_Work instructions_
Please write the following entries out once more, exactly.

_Dataset records_
━━━━━━━━━━━━━━━━

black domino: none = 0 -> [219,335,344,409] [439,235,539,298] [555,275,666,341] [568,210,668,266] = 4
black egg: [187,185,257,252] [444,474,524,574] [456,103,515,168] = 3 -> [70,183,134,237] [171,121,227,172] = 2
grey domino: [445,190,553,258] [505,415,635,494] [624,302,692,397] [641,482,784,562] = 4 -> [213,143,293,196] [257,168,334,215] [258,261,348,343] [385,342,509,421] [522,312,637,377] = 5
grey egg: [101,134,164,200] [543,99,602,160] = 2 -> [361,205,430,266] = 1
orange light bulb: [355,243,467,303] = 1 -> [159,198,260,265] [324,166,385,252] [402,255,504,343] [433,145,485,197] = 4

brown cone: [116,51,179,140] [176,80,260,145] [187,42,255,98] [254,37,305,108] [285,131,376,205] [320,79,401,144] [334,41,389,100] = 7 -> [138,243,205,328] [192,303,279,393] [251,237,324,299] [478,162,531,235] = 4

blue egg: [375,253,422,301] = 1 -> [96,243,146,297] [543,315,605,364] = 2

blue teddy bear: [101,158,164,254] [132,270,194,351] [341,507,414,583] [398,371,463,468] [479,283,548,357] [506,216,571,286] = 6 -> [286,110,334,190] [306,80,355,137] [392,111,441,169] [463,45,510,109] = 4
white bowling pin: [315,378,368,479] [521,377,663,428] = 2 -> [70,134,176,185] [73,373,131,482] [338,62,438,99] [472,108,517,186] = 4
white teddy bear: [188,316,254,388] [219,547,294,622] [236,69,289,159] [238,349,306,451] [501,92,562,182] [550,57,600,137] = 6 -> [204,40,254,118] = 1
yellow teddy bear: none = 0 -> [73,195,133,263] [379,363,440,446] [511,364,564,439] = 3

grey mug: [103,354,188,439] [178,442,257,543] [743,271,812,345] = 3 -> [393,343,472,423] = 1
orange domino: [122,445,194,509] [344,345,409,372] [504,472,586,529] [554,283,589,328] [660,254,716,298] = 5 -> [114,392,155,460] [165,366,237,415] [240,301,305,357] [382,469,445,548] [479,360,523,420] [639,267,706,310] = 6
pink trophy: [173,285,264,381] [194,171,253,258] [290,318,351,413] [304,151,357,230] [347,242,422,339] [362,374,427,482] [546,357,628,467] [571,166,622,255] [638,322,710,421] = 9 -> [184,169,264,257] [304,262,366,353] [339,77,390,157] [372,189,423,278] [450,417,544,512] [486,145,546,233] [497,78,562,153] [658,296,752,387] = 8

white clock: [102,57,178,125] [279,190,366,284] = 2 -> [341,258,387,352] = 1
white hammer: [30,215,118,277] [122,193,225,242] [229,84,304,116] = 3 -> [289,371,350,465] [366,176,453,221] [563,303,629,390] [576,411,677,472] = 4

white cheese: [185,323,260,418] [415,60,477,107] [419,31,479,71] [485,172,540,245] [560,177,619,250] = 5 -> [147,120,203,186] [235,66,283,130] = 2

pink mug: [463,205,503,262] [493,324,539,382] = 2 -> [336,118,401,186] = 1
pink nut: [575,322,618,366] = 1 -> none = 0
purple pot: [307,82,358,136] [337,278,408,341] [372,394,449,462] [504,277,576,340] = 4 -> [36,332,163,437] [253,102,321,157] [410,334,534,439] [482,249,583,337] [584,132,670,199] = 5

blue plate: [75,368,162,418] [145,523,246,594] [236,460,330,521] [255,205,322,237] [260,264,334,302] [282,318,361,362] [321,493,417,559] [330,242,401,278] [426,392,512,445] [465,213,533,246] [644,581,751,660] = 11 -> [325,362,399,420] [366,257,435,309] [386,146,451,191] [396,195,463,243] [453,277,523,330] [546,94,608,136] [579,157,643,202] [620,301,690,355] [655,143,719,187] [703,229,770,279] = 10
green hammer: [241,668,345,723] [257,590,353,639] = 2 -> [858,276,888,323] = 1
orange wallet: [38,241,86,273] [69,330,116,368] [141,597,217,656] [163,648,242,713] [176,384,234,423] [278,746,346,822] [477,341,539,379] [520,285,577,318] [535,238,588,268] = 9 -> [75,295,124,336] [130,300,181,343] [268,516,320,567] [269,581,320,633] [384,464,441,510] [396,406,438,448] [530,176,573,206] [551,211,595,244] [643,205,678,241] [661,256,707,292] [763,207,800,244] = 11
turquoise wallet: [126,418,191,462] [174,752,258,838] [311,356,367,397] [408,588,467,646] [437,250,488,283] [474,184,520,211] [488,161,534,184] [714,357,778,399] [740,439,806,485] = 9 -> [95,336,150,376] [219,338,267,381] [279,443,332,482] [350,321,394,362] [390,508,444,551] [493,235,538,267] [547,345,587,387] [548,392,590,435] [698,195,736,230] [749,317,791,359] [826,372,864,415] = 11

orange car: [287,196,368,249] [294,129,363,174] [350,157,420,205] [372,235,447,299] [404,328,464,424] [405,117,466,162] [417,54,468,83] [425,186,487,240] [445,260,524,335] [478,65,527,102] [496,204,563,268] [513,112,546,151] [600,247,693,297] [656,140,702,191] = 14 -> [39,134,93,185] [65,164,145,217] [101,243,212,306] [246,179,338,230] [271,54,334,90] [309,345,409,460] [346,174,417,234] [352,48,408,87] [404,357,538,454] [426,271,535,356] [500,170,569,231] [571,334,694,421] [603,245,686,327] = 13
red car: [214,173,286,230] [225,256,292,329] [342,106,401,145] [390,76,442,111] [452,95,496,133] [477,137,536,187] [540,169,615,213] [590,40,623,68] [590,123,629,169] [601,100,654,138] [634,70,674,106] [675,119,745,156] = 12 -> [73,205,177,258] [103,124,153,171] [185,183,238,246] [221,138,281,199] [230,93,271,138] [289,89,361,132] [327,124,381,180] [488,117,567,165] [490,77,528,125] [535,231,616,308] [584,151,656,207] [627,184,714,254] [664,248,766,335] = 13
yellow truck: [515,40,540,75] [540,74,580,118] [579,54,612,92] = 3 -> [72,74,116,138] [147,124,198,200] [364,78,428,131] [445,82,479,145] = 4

━━━━━━━━━━━━━━━━

_Solution to this exercise_
black domino: none = 0 -> [219,335,344,409] [439,235,539,298] [555,275,666,341] [568,210,668,266] = 4
black egg: [187,185,257,252] [444,474,524,574] [456,103,515,168] = 3 -> [70,183,134,237] [171,121,227,172] = 2
grey domino: [445,190,553,258] [505,415,635,494] [624,302,692,397] [641,482,784,562] = 4 -> [213,143,293,196] [257,168,334,215] [258,261,348,343] [385,342,509,421] [522,312,637,377] = 5
grey egg: [101,134,164,200] [543,99,602,160] = 2 -> [361,205,430,266] = 1
orange light bulb: [355,243,467,303] = 1 -> [159,198,260,265] [324,166,385,252] [402,255,504,343] [433,145,485,197] = 4

brown cone: [116,51,179,140] [176,80,260,145] [187,42,255,98] [254,37,305,108] [285,131,376,205] [320,79,401,144] [334,41,389,100] = 7 -> [138,243,205,328] [192,303,279,393] [251,237,324,299] [478,162,531,235] = 4

blue egg: [375,253,422,301] = 1 -> [96,243,146,297] [543,315,605,364] = 2

blue teddy bear: [101,158,164,254] [132,270,194,351] [341,507,414,583] [398,371,463,468] [479,283,548,357] [506,216,571,286] = 6 -> [286,110,334,190] [306,80,355,137] [392,111,441,169] [463,45,510,109] = 4
white bowling pin: [315,378,368,479] [521,377,663,428] = 2 -> [70,134,176,185] [73,373,131,482] [338,62,438,99] [472,108,517,186] = 4
white teddy bear: [188,316,254,388] [219,547,294,622] [236,69,289,159] [238,349,306,451] [501,92,562,182] [550,57,600,137] = 6 -> [204,40,254,118] = 1
yellow teddy bear: none = 0 -> [73,195,133,263] [379,363,440,446] [511,364,564,439] = 3

grey mug: [103,354,188,439] [178,442,257,543] [743,271,812,345] = 3 -> [393,343,472,423] = 1
orange domino: [122,445,194,509] [344,345,409,372] [504,472,586,529] [554,283,589,328] [660,254,716,298] = 5 -> [114,392,155,460] [165,366,237,415] [240,301,305,357] [382,469,445,548] [479,360,523,420] [639,267,706,310] = 6
pink trophy: [173,285,264,381] [194,171,253,258] [290,318,351,413] [304,151,357,230] [347,242,422,339] [362,374,427,482] [546,357,628,467] [571,166,622,255] [638,322,710,421] = 9 -> [184,169,264,257] [304,262,366,353] [339,77,390,157] [372,189,423,278] [450,417,544,512] [486,145,546,233] [497,78,562,153] [658,296,752,387] = 8

white clock: [102,57,178,125] [279,190,366,284] = 2 -> [341,258,387,352] = 1
white hammer: [30,215,118,277] [122,193,225,242] [229,84,304,116] = 3 -> [289,371,350,465] [366,176,453,221] [563,303,629,390] [576,411,677,472] = 4

white cheese: [185,323,260,418] [415,60,477,107] [419,31,479,71] [485,172,540,245] [560,177,619,250] = 5 -> [147,120,203,186] [235,66,283,130] = 2

pink mug: [463,205,503,262] [493,324,539,382] = 2 -> [336,118,401,186] = 1
pink nut: [575,322,618,366] = 1 -> none = 0
purple pot: [307,82,358,136] [337,278,408,341] [372,394,449,462] [504,277,576,340] = 4 -> [36,332,163,437] [253,102,321,157] [410,334,534,439] [482,249,583,337] [584,132,670,199] = 5

blue plate: [75,368,162,418] [145,523,246,594] [236,460,330,521] [255,205,322,237] [260,264,334,302] [282,318,361,362] [321,493,417,559] [330,242,401,278] [426,392,512,445] [465,213,533,246] [644,581,751,660] = 11 -> [325,362,399,420] [366,257,435,309] [386,146,451,191] [396,195,463,243] [453,277,523,330] [546,94,608,136] [579,157,643,202] [620,301,690,355] [655,143,719,187] [703,229,770,279] = 10
green hammer: [241,668,345,723] [257,590,353,639] = 2 -> [858,276,888,323] = 1
orange wallet: [38,241,86,273] [69,330,116,368] [141,597,217,656] [163,648,242,713] [176,384,234,423] [278,746,346,822] [477,341,539,379] [520,285,577,318] [535,238,588,268] = 9 -> [75,295,124,336] [130,300,181,343] [268,516,320,567] [269,581,320,633] [384,464,441,510] [396,406,438,448] [530,176,573,206] [551,211,595,244] [643,205,678,241] [661,256,707,292] [763,207,800,244] = 11
turquoise wallet: [126,418,191,462] [174,752,258,838] [311,356,367,397] [408,588,467,646] [437,250,488,283] [474,184,520,211] [488,161,534,184] [714,357,778,399] [740,439,806,485] = 9 -> [95,336,150,376] [219,338,267,381] [279,443,332,482] [350,321,394,362] [390,508,444,551] [493,235,538,267] [547,345,587,387] [548,392,590,435] [698,195,736,230] [749,317,791,359] [826,372,864,415] = 11

orange car: [287,196,368,249] [294,129,363,174] [350,157,420,205] [372,235,447,299] [404,328,464,424] [405,117,466,162] [417,54,468,83] [425,186,487,240] [445,260,524,335] [478,65,527,102] [496,204,563,268] [513,112,546,151] [600,247,693,297] [656,140,702,191] = 14 -> [39,134,93,185] [65,164,145,217] [101,243,212,306] [246,179,338,230] [271,54,334,90] [309,345,409,460] [346,174,417,234] [352,48,408,87] [404,357,538,454] [426,271,535,356] [500,170,569,231] [571,334,694,421] [603,245,686,327] = 13
red car: [214,173,286,230] [225,256,292,329] [342,106,401,145] [390,76,442,111] [452,95,496,133] [477,137,536,187] [540,169,615,213] [590,40,623,68] [590,123,629,169] [601,100,654,138] [634,70,674,106] [675,119,745,156] = 12 -> [73,205,177,258] [103,124,153,171] [185,183,238,246] [221,138,281,199] [230,93,271,138] [289,89,361,132] [327,124,381,180] [488,117,567,165] [490,77,528,125] [535,231,616,308] [584,151,656,207] [627,184,714,254] [664,248,766,335] = 13
yellow truck: [515,40,540,75] [540,74,580,118] [579,54,612,92] = 3 -> [72,74,116,138] [147,124,198,200] [364,78,428,131] [445,82,479,145] = 4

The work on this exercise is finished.